WORK TO BE COMPLETED ::
Quote exactly the lines running from the line with "change=repainted; old=ruler (brown);" to the end of the entries, including both, and nothing else.

[Before-and-after object listings]
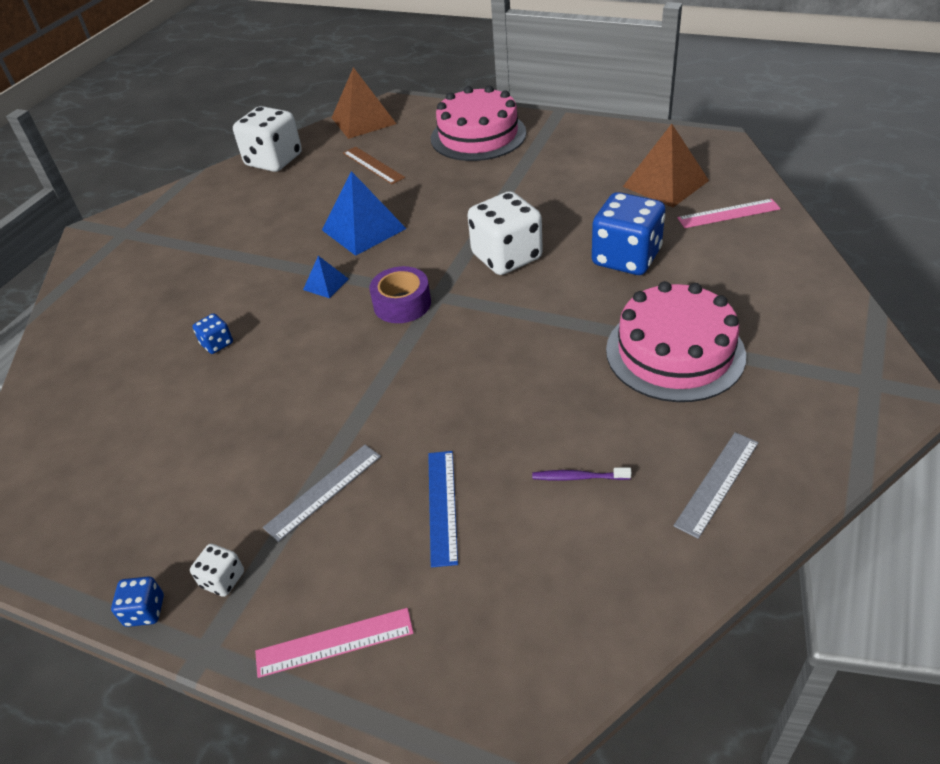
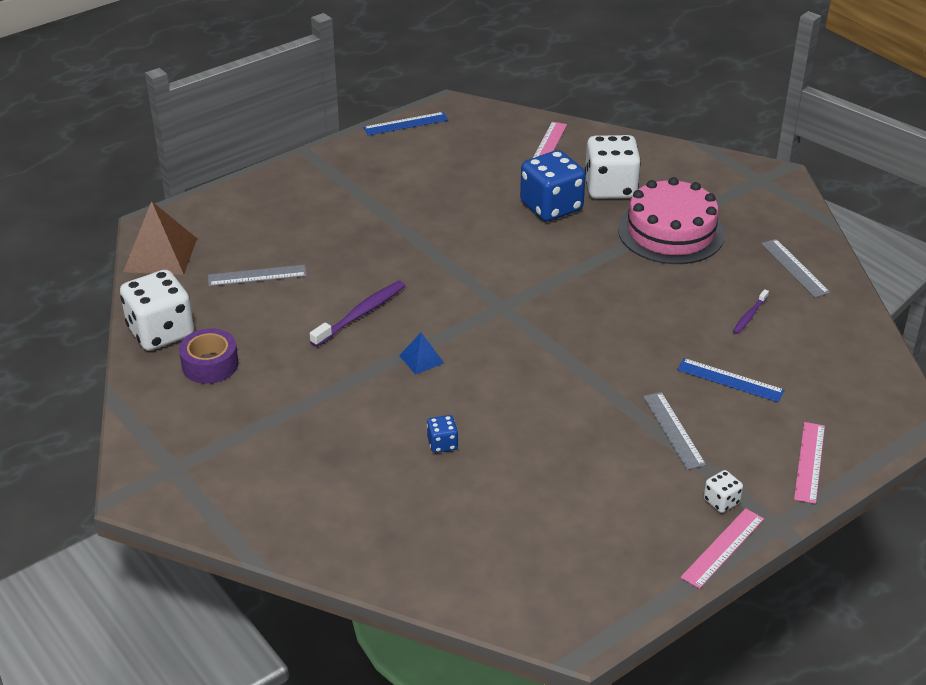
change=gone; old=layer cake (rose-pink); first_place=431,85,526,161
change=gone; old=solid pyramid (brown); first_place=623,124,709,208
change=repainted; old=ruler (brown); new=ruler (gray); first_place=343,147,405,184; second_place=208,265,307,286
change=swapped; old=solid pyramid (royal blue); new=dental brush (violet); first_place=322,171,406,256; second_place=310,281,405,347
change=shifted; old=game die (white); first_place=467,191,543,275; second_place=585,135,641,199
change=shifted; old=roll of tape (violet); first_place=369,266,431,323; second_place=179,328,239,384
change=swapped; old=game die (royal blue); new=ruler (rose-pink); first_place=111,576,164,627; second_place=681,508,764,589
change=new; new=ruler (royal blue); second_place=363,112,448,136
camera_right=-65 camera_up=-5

YOUR RESPONSE ::
change=repainted; old=ruler (brown); new=ruler (gray); first_place=343,147,405,184; second_place=208,265,307,286
change=swapped; old=solid pyramid (royal blue); new=dental brush (violet); first_place=322,171,406,256; second_place=310,281,405,347
change=shifted; old=game die (white); first_place=467,191,543,275; second_place=585,135,641,199
change=shifted; old=roll of tape (violet); first_place=369,266,431,323; second_place=179,328,239,384
change=swapped; old=game die (royal blue); new=ruler (rose-pink); first_place=111,576,164,627; second_place=681,508,764,589
change=new; new=ruler (royal blue); second_place=363,112,448,136
camera_right=-65 camera_up=-5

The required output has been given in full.